Each line of the entries below that holds "AGND" is needed, copied in full.

═══

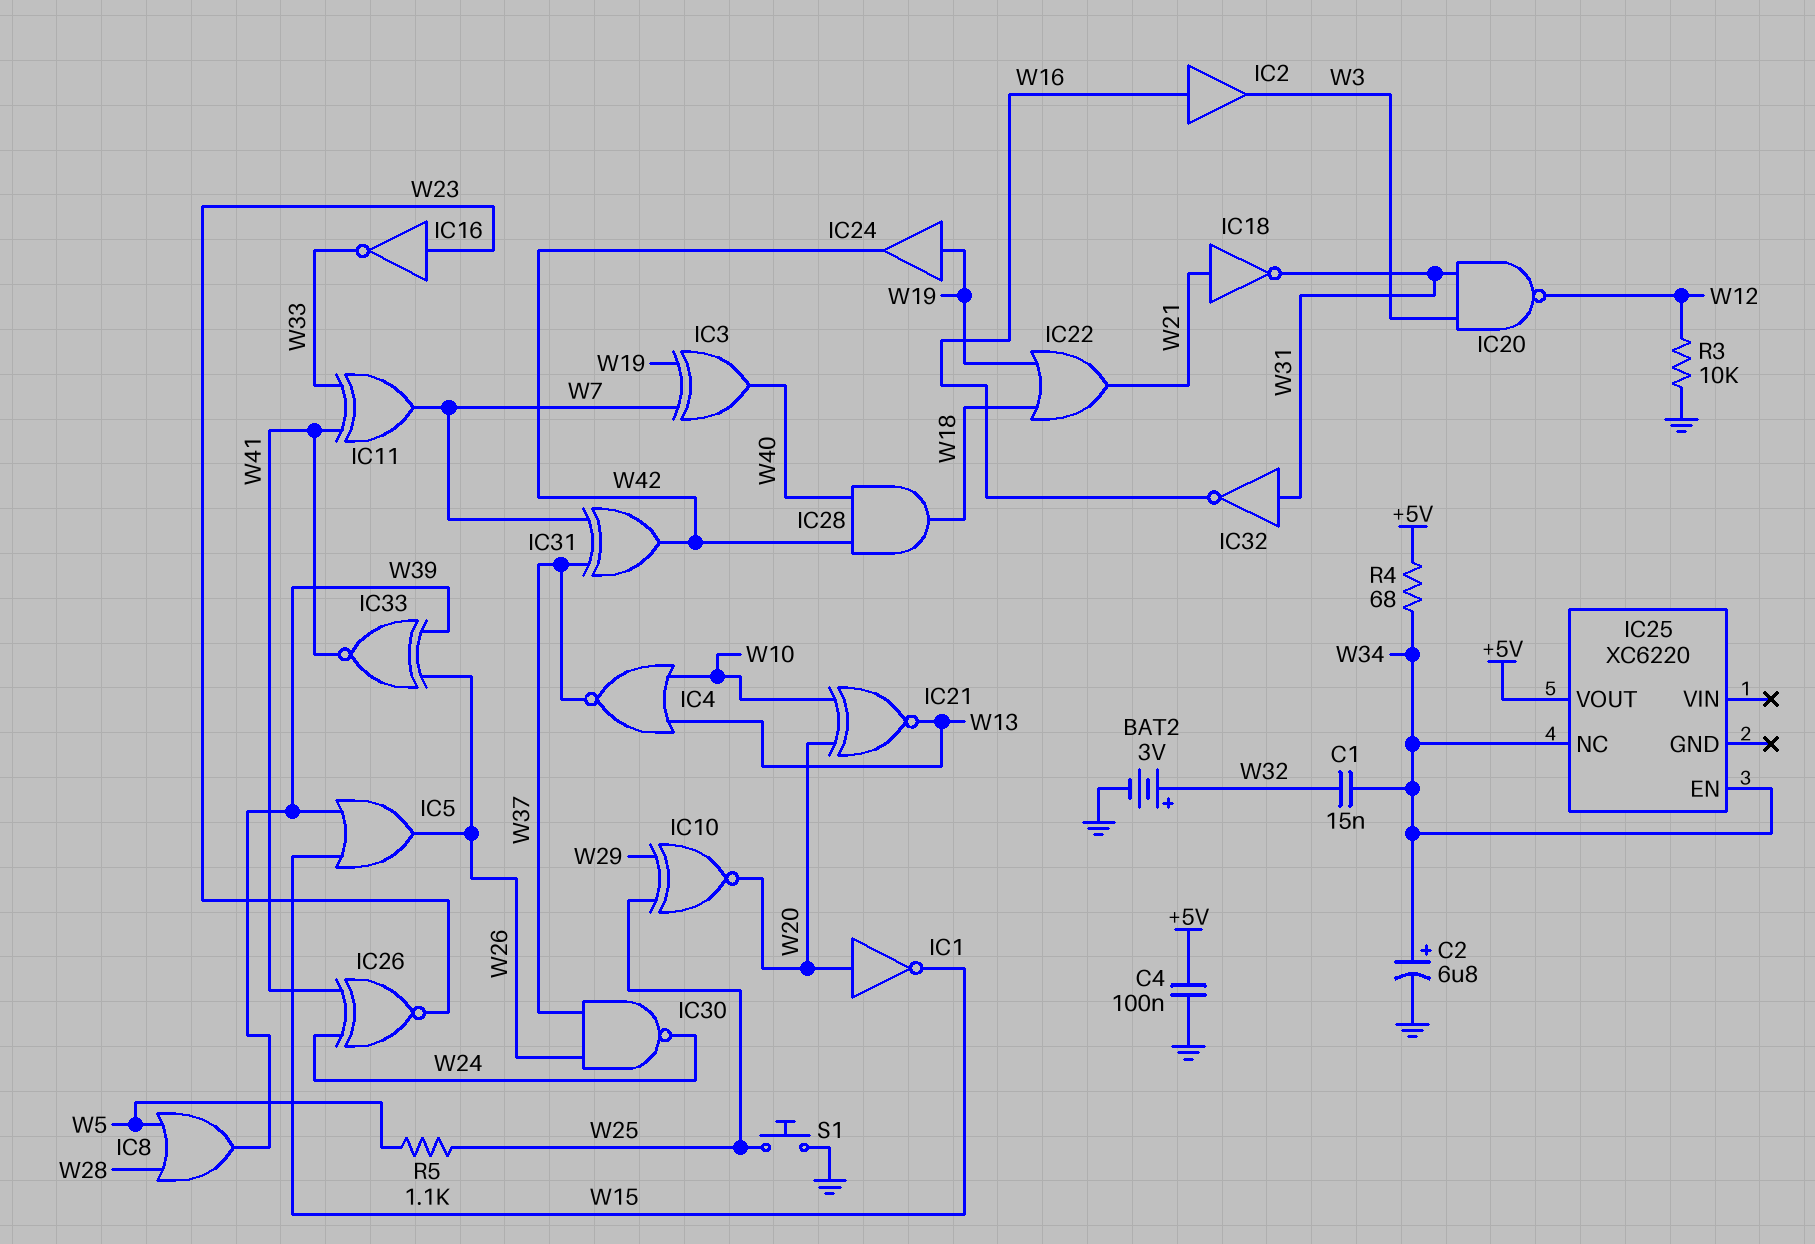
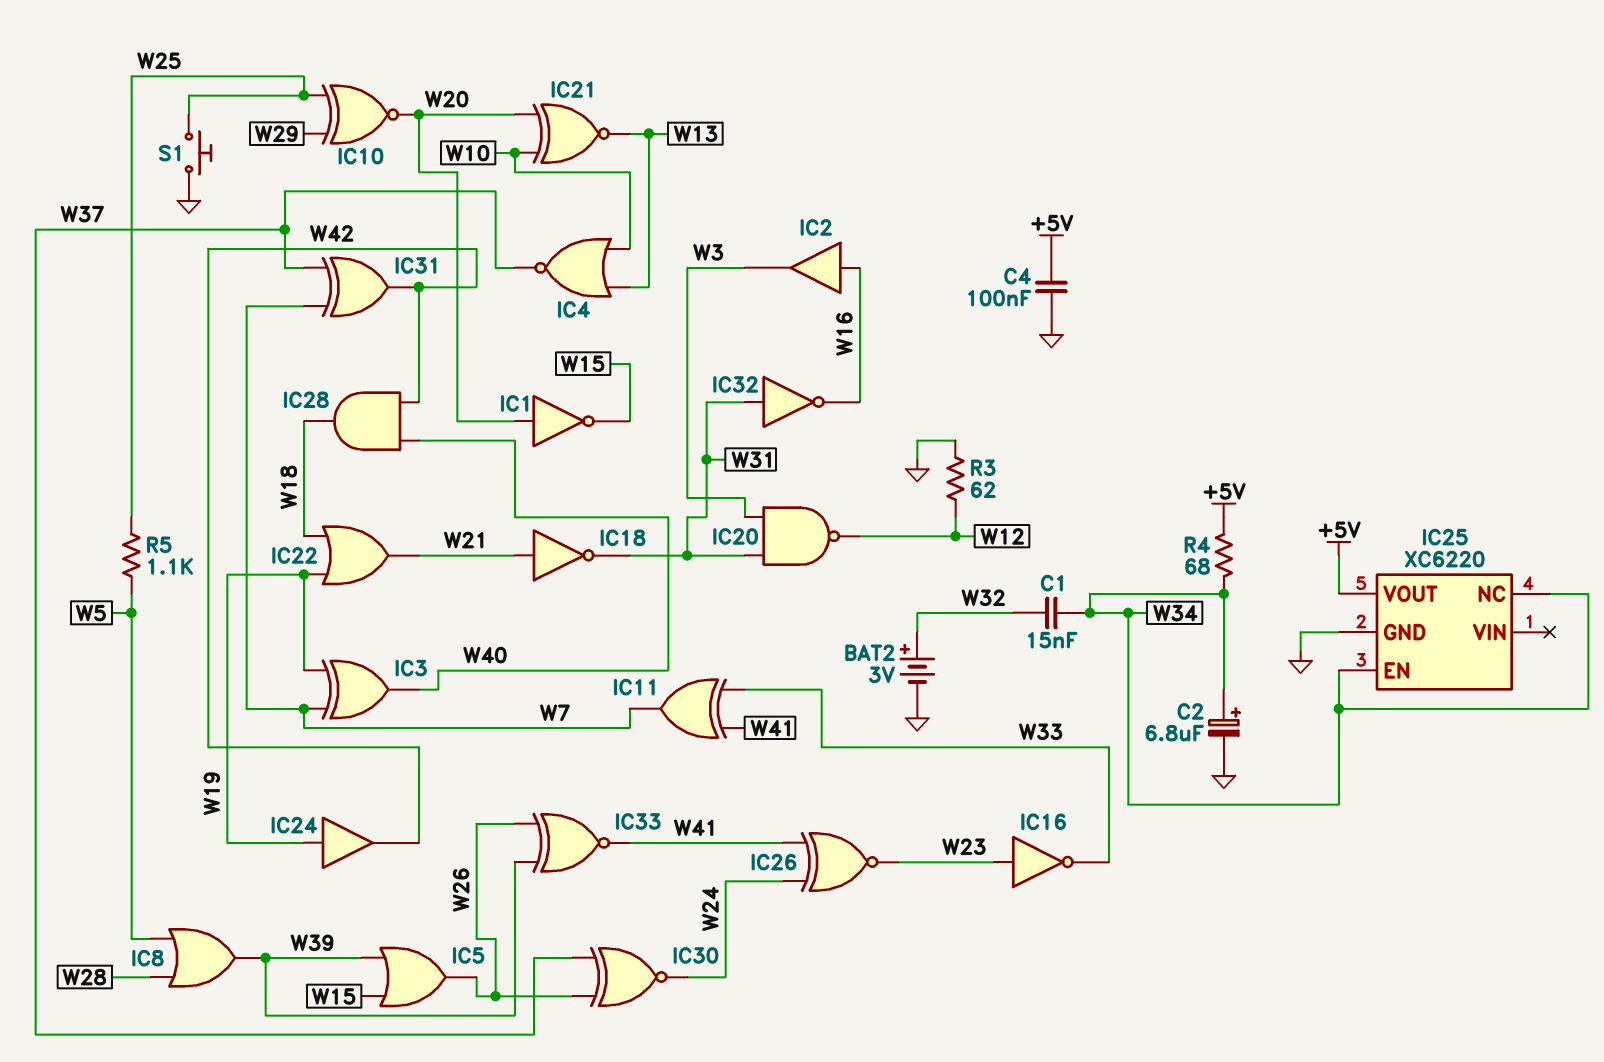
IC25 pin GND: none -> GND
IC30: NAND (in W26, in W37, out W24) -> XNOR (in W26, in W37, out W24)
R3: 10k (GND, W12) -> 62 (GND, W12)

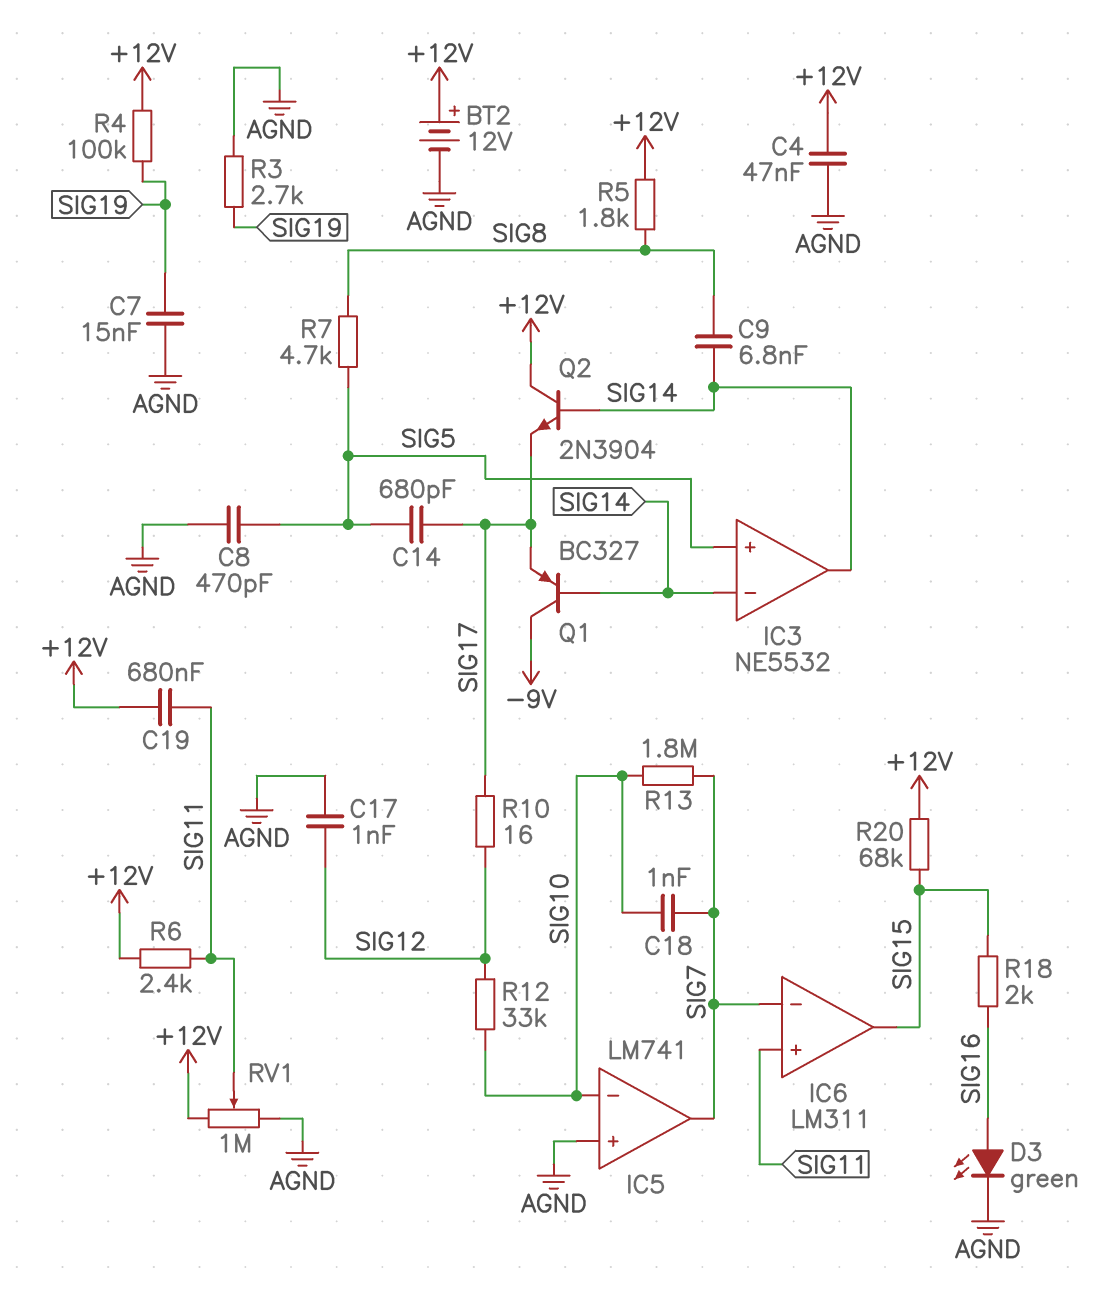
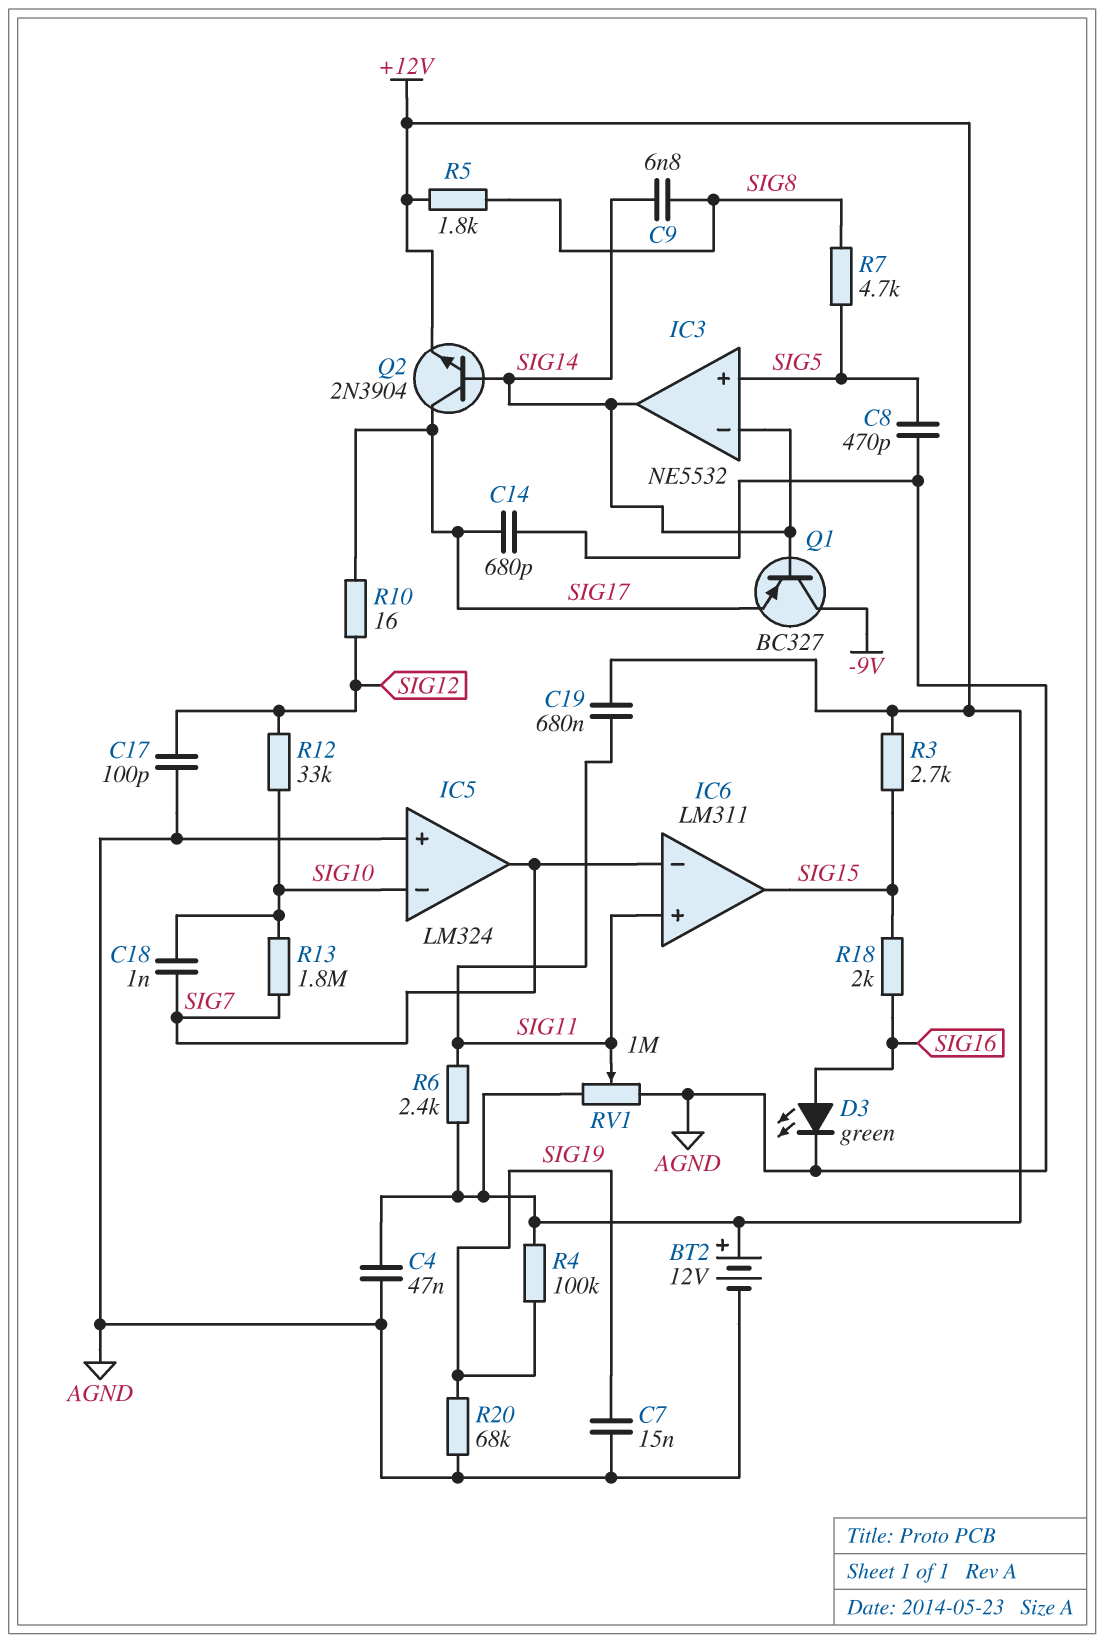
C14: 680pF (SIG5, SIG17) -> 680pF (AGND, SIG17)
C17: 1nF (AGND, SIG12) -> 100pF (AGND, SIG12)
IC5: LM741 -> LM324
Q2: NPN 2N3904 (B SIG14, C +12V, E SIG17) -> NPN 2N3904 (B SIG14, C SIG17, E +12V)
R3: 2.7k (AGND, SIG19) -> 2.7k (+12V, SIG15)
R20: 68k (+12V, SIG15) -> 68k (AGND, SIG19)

═══

> _Result of the exercise_:
C14: 680pF (SIG5, SIG17) -> 680pF (AGND, SIG17)
C17: 1nF (AGND, SIG12) -> 100pF (AGND, SIG12)
R3: 2.7k (AGND, SIG19) -> 2.7k (+12V, SIG15)
R20: 68k (+12V, SIG15) -> 68k (AGND, SIG19)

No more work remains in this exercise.